Go through the material under this sentence. Return every line holding "VRAW".

Given information Block Start

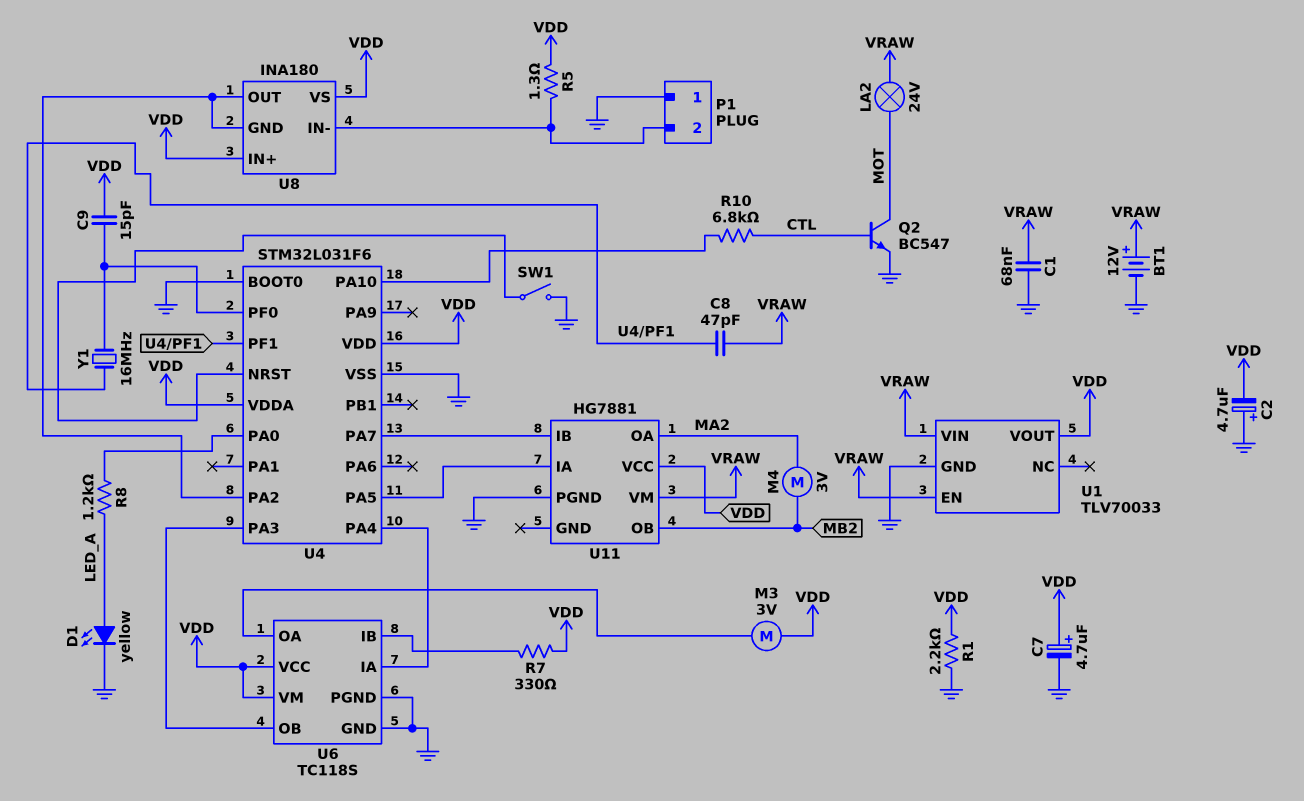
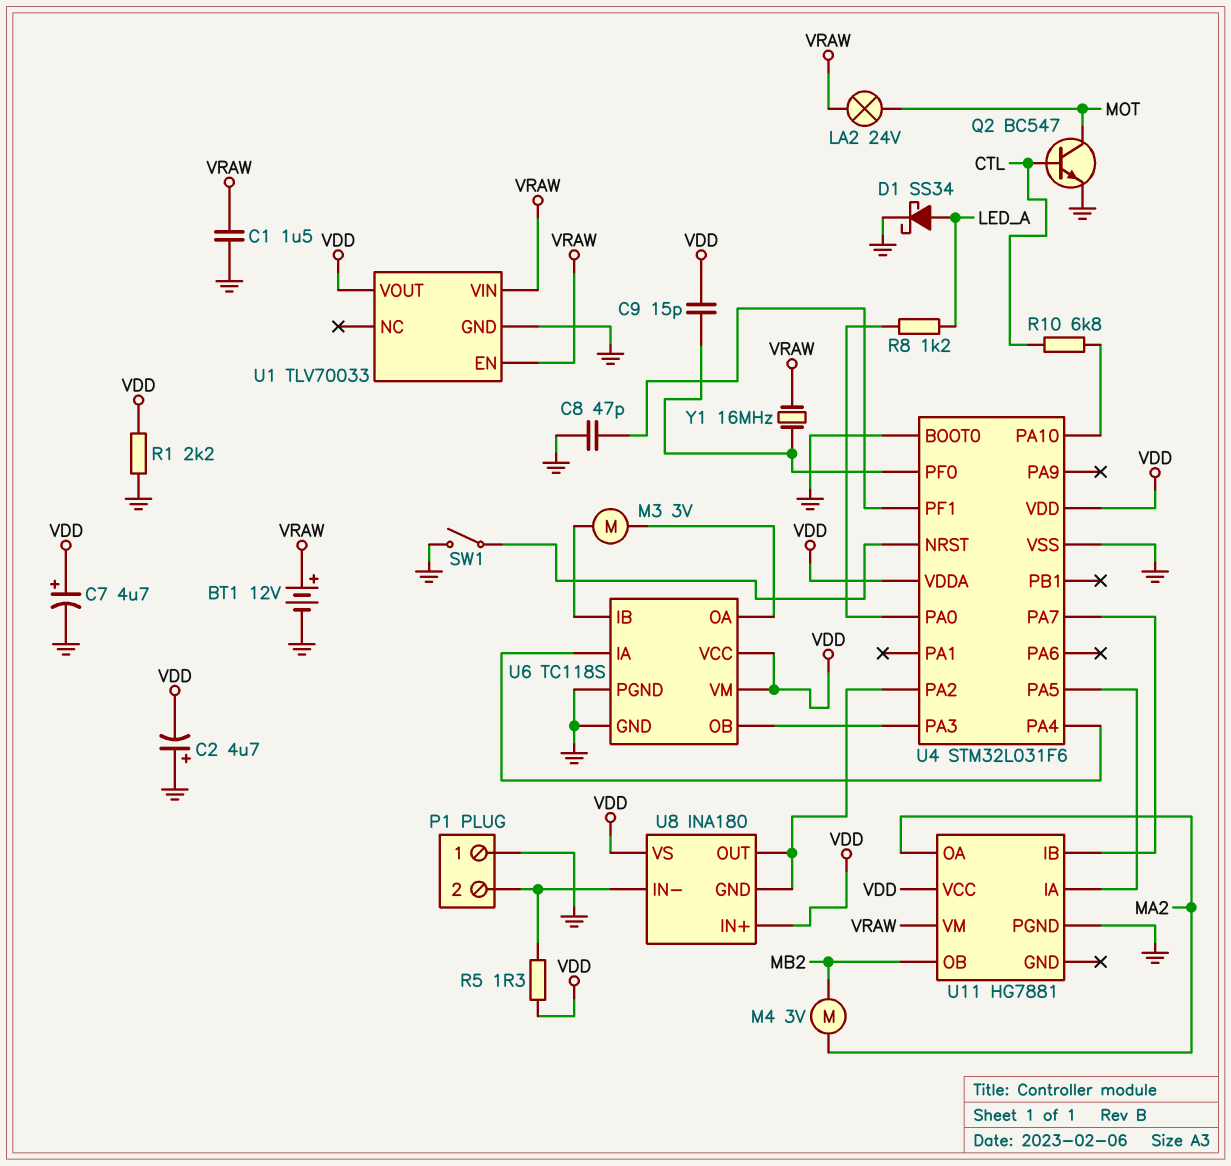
C1: 68nF (GND, VRAW) -> 1.5uF (GND, VRAW)
C8: 47pF (U4/PF1, VRAW) -> 47pF (GND, U4/PF1)
D1: LED yellow (A LED_A, K GND) -> schottky SS34 (A LED_A, K GND)
M3: motor 3V (U6/OA, VDD) -> motor 3V (U6/IB, U6/OA)
R7: 330 (U6/IB, VDD) -> none
Y1: 16MHz (U4/PF0, U4/PF1) -> 16MHz (U4/PF0, VRAW)

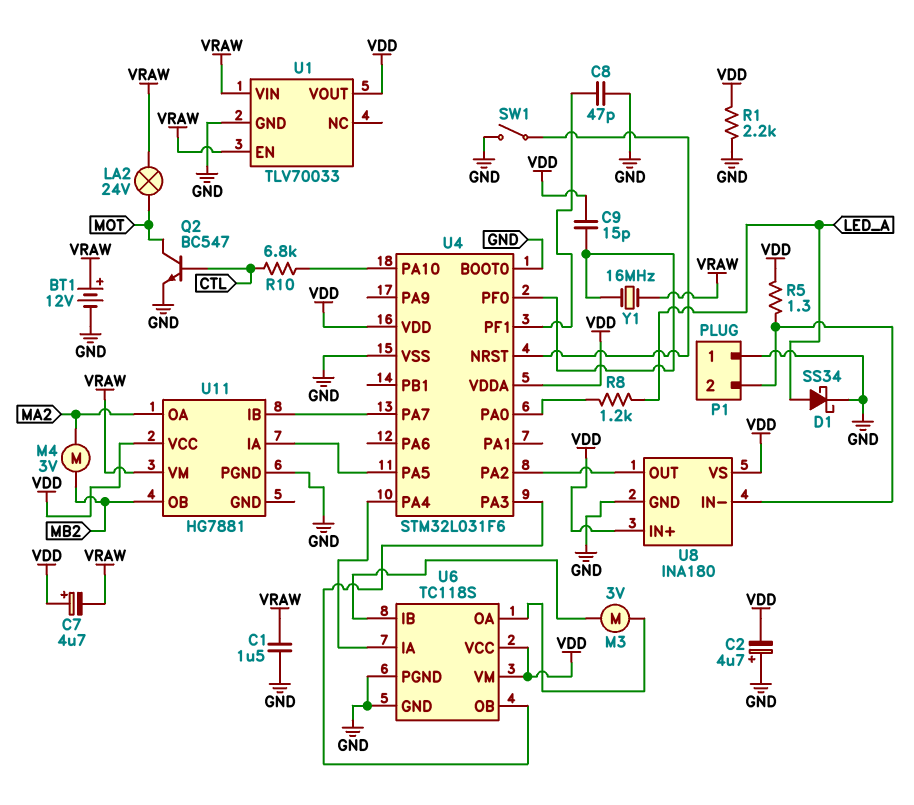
C7: 4.7uF (plus VDD, minus GND) -> 4.7uF (plus VDD, minus VRAW)
U8 pin GND: U4/PA2 -> GND

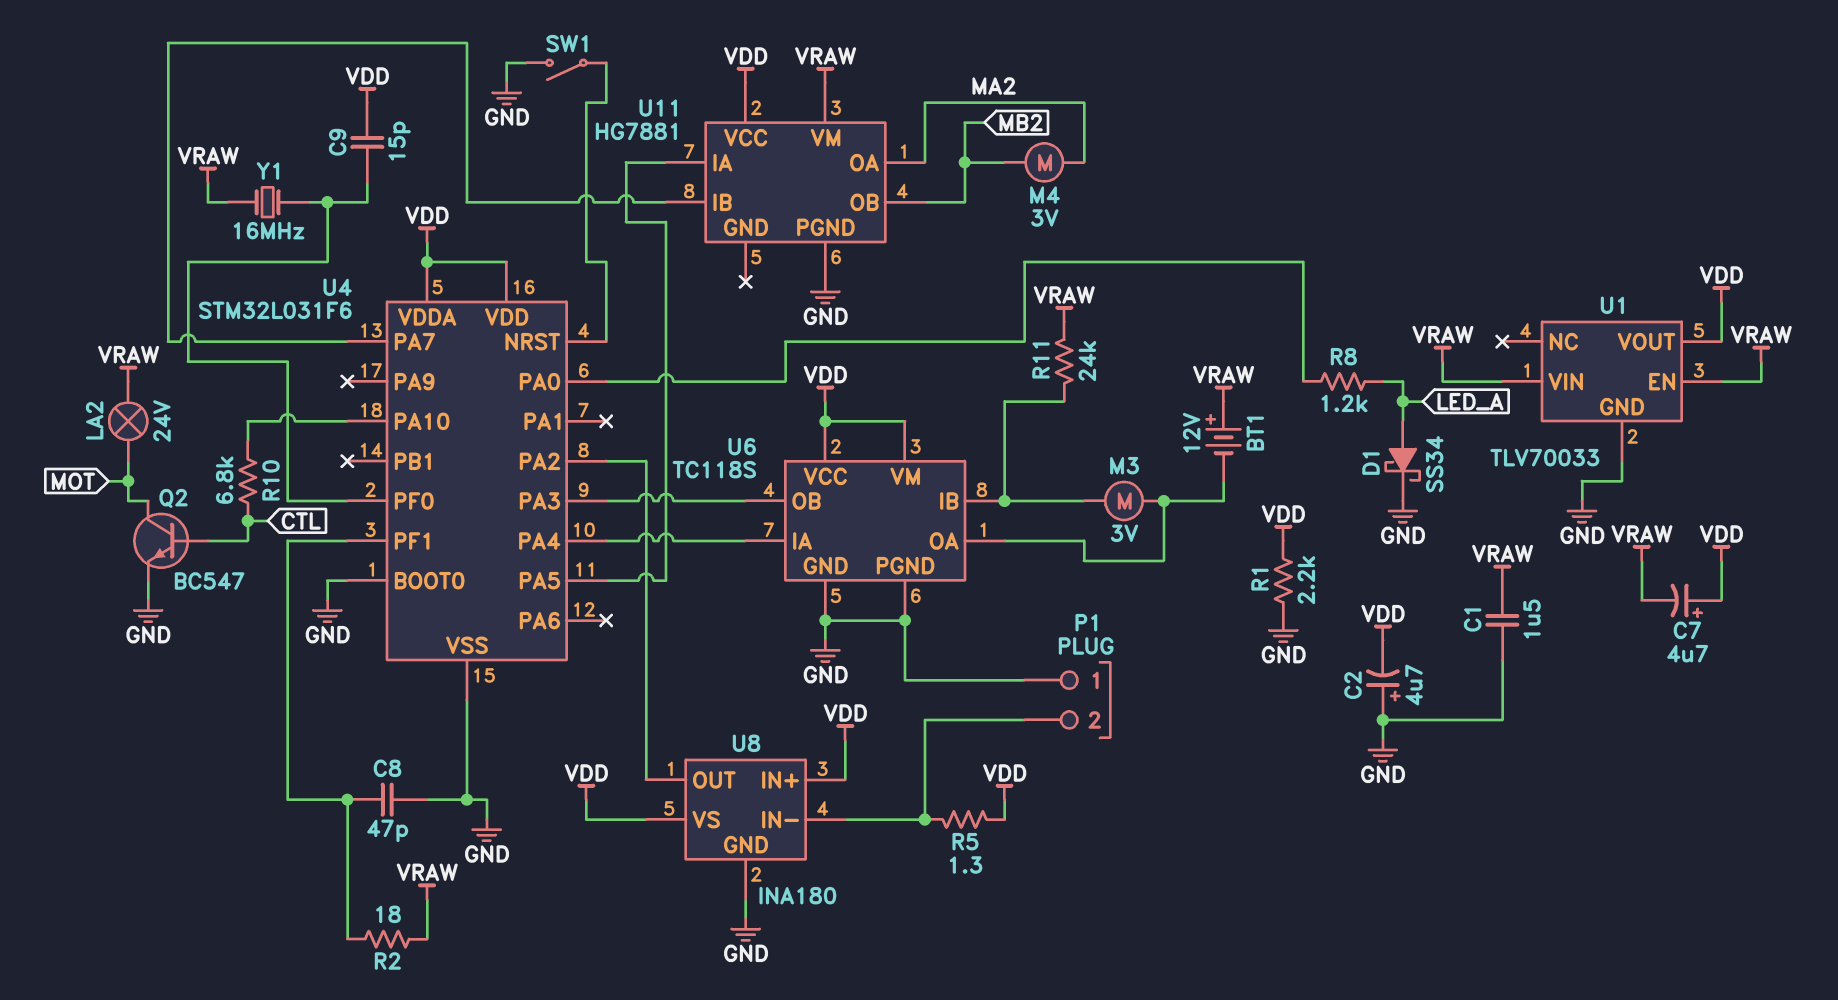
BT1: 12V (plus VRAW, minus GND) -> 12V (plus VRAW, minus U6/OA)
R2: none -> 18 (U4/PF1, VRAW)
R11: none -> 24k (U6/IB, VRAW)

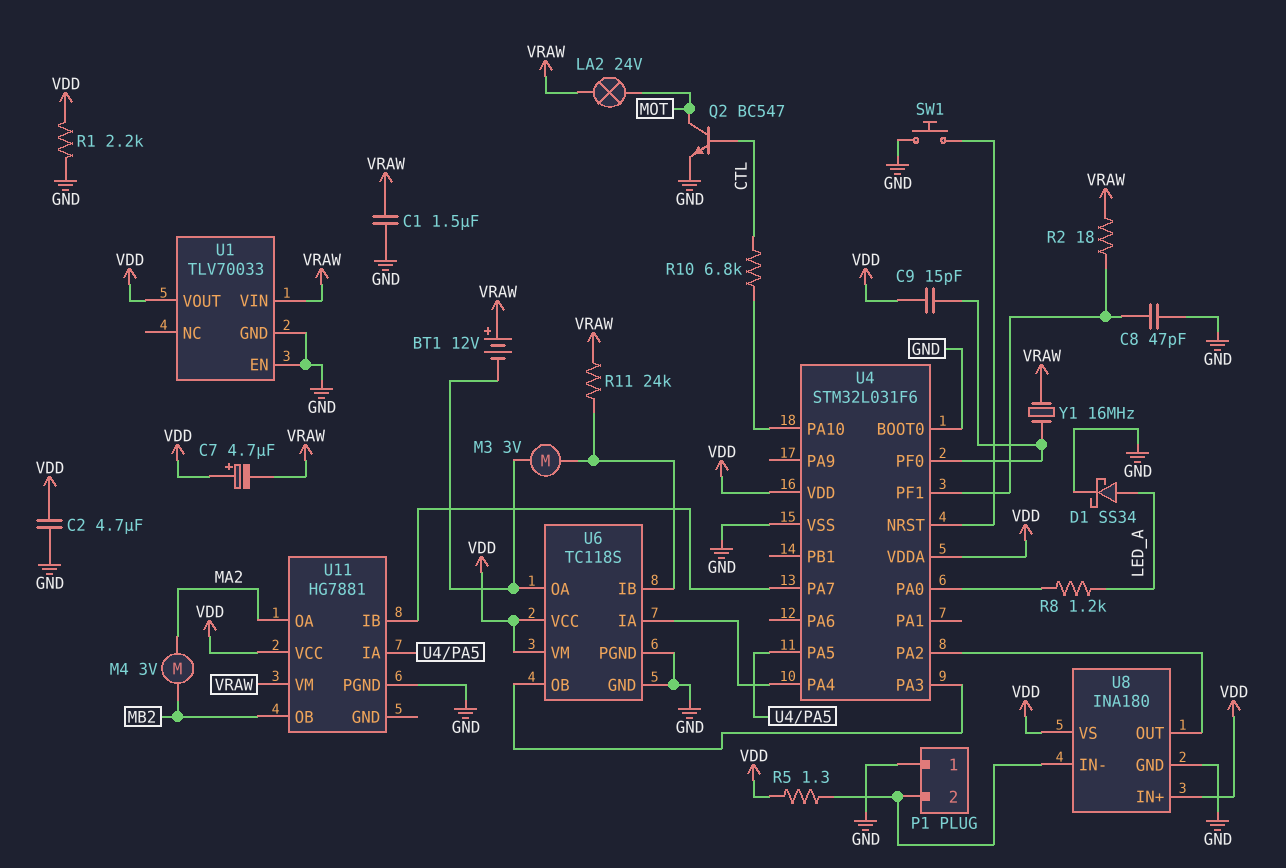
C2: 4.7uF (plus GND, minus VDD) -> 4.7uF (GND, VDD)
SW1: switch (GND, U4/NRST) -> button (GND, U4/NRST)
U1 pin EN: VRAW -> GND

Given information Block End

__The answer__:
C1: 68nF (GND, VRAW) -> 1.5uF (GND, VRAW)
C8: 47pF (U4/PF1, VRAW) -> 47pF (GND, U4/PF1)
Y1: 16MHz (U4/PF0, U4/PF1) -> 16MHz (U4/PF0, VRAW)
C7: 4.7uF (plus VDD, minus GND) -> 4.7uF (plus VDD, minus VRAW)
BT1: 12V (plus VRAW, minus GND) -> 12V (plus VRAW, minus U6/OA)
R2: none -> 18 (U4/PF1, VRAW)
R11: none -> 24k (U6/IB, VRAW)
U1 pin EN: VRAW -> GND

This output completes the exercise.